▶ **Task goal**
Repeat nothing but the line containing "(613, 146) = (218, 94): none -> black fish" and the lines that follow it, up to and including the last line of the data below.

▶ **Information**
···
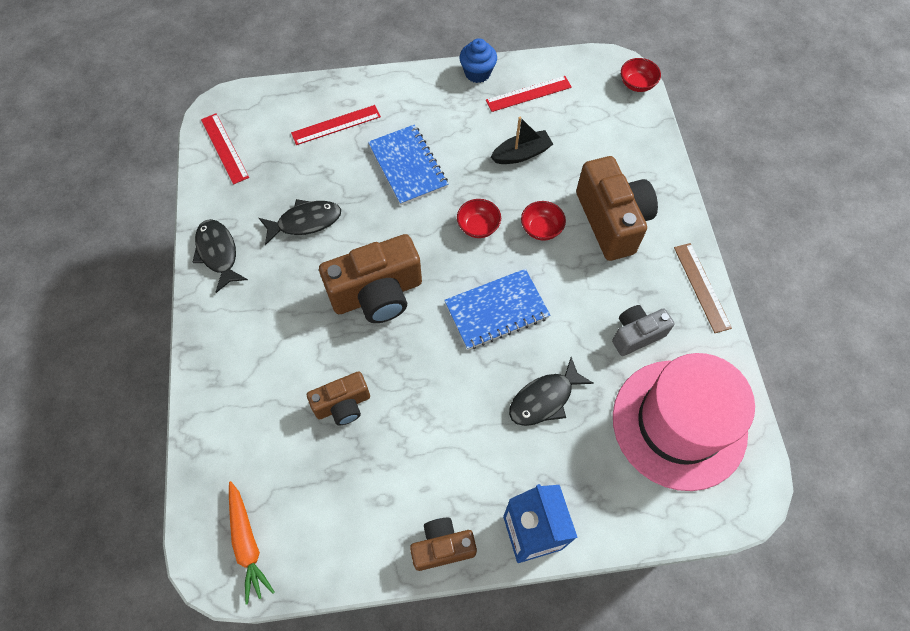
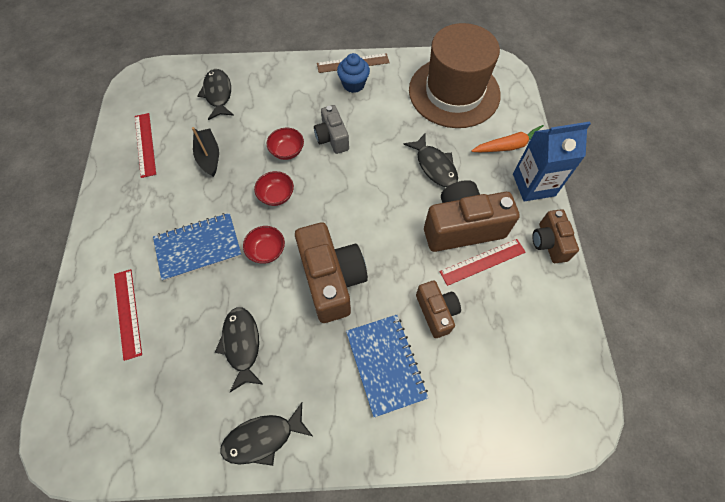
camera: 85 degrees left, 0 degrees up
(224, 148) = (122, 438): red ruler -> red ruler (482, 261)
(247, 543) = (560, 394): orange carrot -> orange carrot (510, 146)
(477, 73) = (106, 181): blue cupcake -> blue cupcake (353, 84)
(496, 310) = (358, 190): blue notebook -> blue notebook (385, 364)
(611, 221) = (289, 105): brown camera -> brown camera (462, 227)
(613, 146) = (218, 94): none -> black fish
(636, 335) = (387, 105): grey camera -> grey camera (332, 138)
(637, 84) = (161, 70): red bowl -> red bowl (266, 251)
(679, 424) = (454, 92): pink hat -> brown hat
···
▶ **Worked solution**
(613, 146) = (218, 94): none -> black fish
(636, 335) = (387, 105): grey camera -> grey camera (332, 138)
(637, 84) = (161, 70): red bowl -> red bowl (266, 251)
(679, 424) = (454, 92): pink hat -> brown hat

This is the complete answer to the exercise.